──────── Records provided ────────
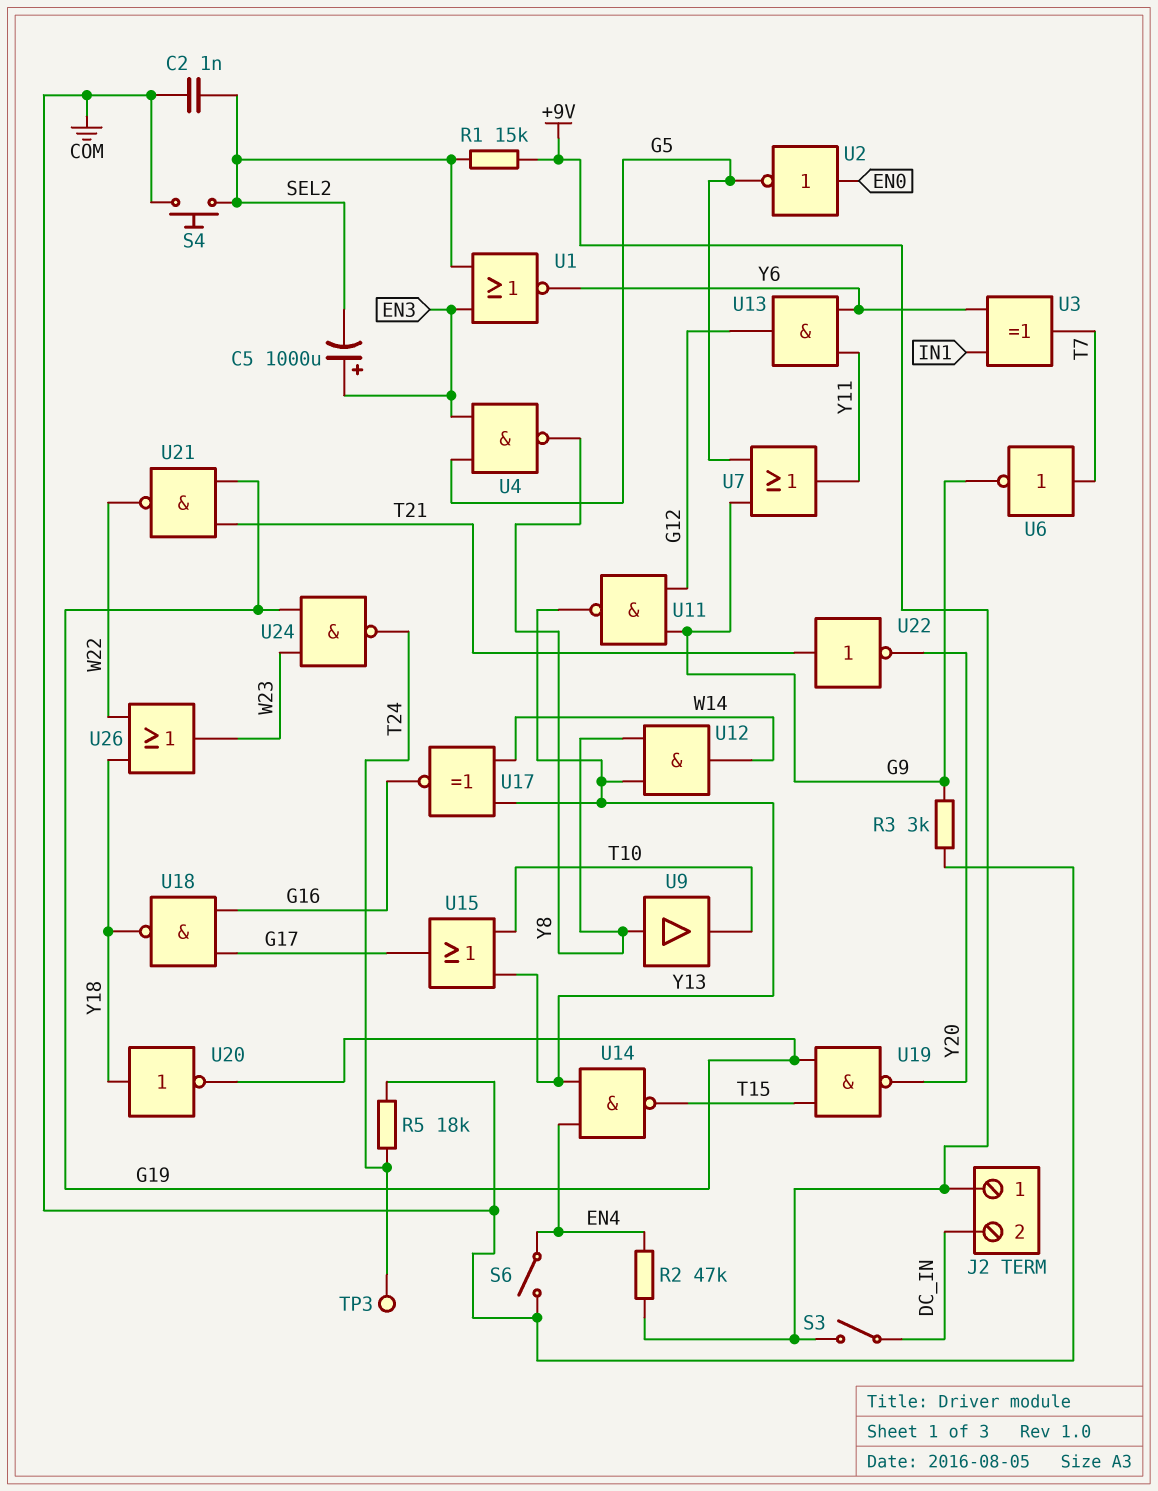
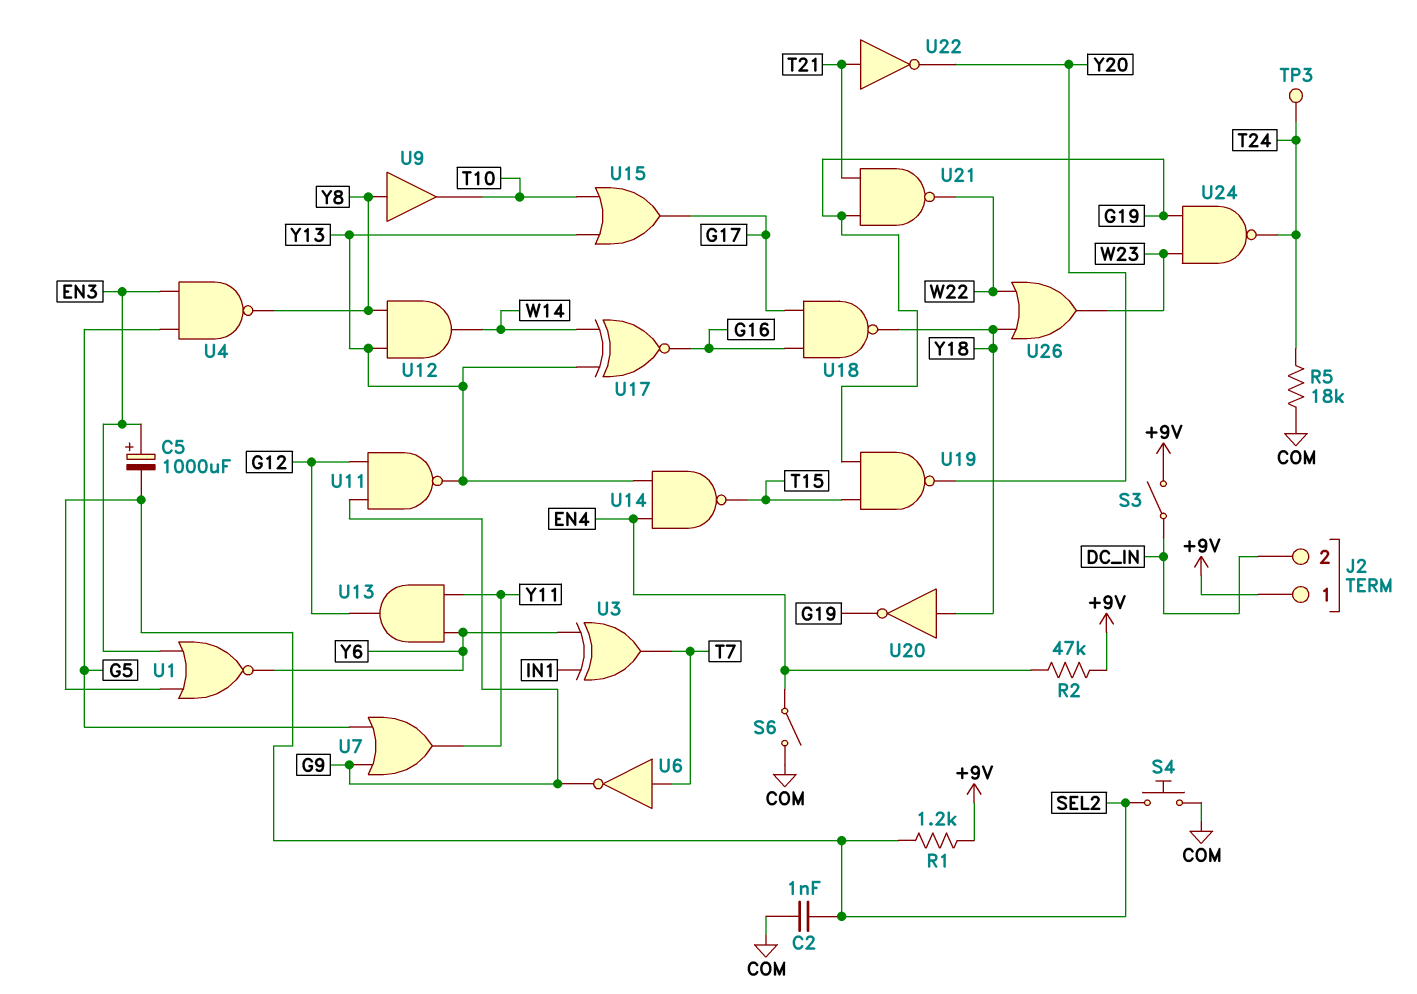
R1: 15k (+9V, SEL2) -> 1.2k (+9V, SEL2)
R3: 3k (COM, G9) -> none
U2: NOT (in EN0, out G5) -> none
────────
──────── Records provided ────────
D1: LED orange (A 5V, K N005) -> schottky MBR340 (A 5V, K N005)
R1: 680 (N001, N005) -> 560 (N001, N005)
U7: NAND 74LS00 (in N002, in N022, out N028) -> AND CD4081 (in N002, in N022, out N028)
────────
What to work on: All lines in the listing above from the line containing "D1: LED orange" to the line containing "U7: NAND 74LS00", inclusive, should be retyped exactly; no other lines should appear.

Answer for the task:
D1: LED orange (A 5V, K N005) -> schottky MBR340 (A 5V, K N005)
R1: 680 (N001, N005) -> 560 (N001, N005)
U7: NAND 74LS00 (in N002, in N022, out N028) -> AND CD4081 (in N002, in N022, out N028)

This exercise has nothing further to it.